Provided data START
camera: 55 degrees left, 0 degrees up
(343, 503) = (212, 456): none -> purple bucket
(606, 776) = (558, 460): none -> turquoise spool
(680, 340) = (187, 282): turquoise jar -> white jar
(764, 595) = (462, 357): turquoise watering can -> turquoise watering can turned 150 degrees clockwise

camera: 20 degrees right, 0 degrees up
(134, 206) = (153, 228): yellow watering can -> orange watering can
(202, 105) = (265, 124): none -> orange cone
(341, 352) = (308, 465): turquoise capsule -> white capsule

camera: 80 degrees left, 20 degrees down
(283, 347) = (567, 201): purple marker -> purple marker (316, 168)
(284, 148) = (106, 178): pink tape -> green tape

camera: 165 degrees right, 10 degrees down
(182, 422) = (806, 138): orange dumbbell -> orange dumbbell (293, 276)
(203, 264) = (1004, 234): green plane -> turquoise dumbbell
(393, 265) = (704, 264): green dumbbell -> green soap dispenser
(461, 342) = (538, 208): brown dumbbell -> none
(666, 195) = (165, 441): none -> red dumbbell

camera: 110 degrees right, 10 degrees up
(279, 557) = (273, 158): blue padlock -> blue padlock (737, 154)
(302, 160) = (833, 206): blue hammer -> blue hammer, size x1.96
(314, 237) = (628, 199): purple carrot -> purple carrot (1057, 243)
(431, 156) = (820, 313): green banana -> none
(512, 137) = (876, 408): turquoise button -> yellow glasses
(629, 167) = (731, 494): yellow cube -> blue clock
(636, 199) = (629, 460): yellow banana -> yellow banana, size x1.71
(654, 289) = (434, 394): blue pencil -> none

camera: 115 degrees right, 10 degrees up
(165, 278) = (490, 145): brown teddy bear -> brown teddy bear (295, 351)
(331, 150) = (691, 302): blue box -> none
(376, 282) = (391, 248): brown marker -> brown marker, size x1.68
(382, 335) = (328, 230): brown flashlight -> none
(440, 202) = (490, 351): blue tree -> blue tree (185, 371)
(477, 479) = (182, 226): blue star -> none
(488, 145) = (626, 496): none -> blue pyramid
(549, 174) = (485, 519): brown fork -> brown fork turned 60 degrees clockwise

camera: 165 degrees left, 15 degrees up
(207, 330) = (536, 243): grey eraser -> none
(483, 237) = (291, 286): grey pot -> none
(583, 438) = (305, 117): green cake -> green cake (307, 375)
Provided data END
» **Prompt**: Every line from the one containing "(488, 145) = (626, 496): none -> blue pyramid" to the end of the entries must be set down exactly, with none omitted and none added.

» **Answer for this exercise**:
(488, 145) = (626, 496): none -> blue pyramid
(549, 174) = (485, 519): brown fork -> brown fork turned 60 degrees clockwise

camera: 165 degrees left, 15 degrees up
(207, 330) = (536, 243): grey eraser -> none
(483, 237) = (291, 286): grey pot -> none
(583, 438) = (305, 117): green cake -> green cake (307, 375)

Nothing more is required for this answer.